> [Supplied records]:
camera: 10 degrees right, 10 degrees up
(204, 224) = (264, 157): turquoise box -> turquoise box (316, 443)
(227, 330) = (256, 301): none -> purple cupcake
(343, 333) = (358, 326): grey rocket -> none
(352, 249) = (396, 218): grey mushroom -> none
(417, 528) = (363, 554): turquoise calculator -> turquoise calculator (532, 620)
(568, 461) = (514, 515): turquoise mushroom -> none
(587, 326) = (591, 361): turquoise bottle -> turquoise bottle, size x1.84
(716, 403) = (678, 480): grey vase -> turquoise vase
--
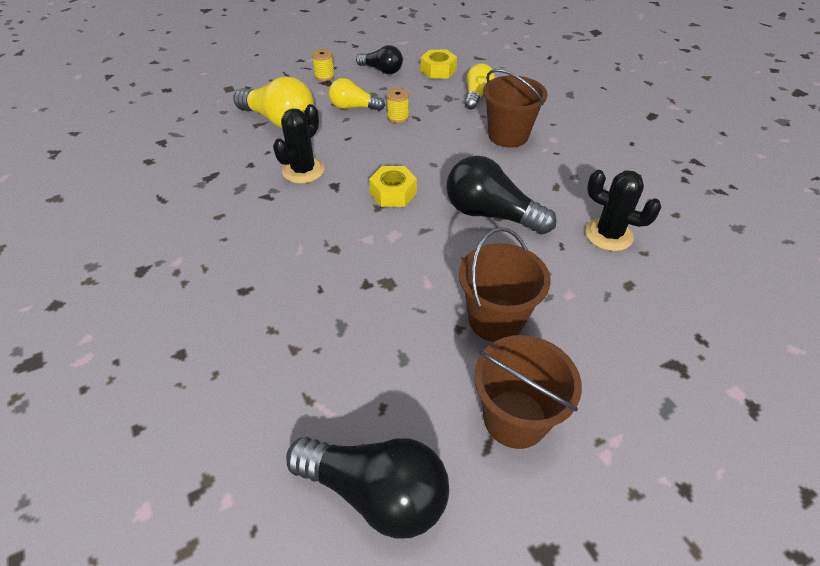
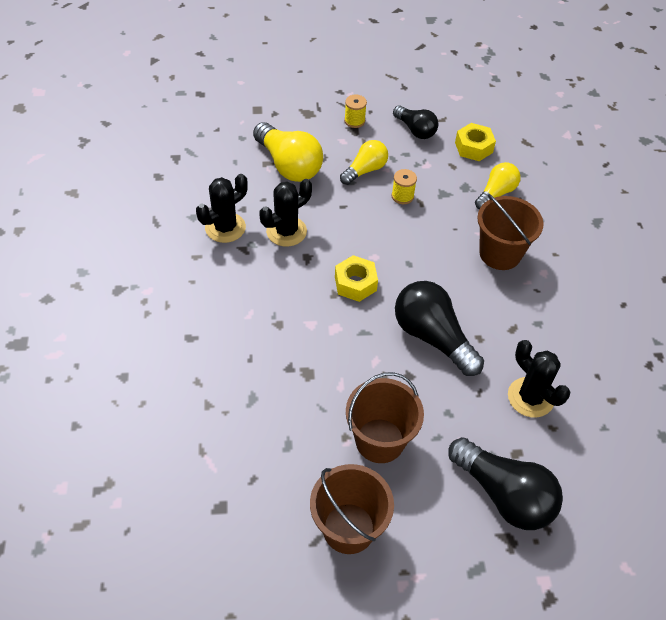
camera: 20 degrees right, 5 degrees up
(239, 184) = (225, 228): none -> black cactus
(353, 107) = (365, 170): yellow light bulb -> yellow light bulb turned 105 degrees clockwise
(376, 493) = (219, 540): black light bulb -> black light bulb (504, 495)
--
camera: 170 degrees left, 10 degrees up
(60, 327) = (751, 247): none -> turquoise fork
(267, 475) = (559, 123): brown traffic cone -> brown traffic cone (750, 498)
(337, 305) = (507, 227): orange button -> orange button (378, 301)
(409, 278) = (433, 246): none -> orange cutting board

> [Task prompt]:
Your answer should be the exact lines above from the one with "camera: 170 degrees left, 10 degrees up" through the one with "(409, 278) = (433, 246): none", both included, and nothing besides.

> [Answer to this task]:
camera: 170 degrees left, 10 degrees up
(60, 327) = (751, 247): none -> turquoise fork
(267, 475) = (559, 123): brown traffic cone -> brown traffic cone (750, 498)
(337, 305) = (507, 227): orange button -> orange button (378, 301)
(409, 278) = (433, 246): none -> orange cutting board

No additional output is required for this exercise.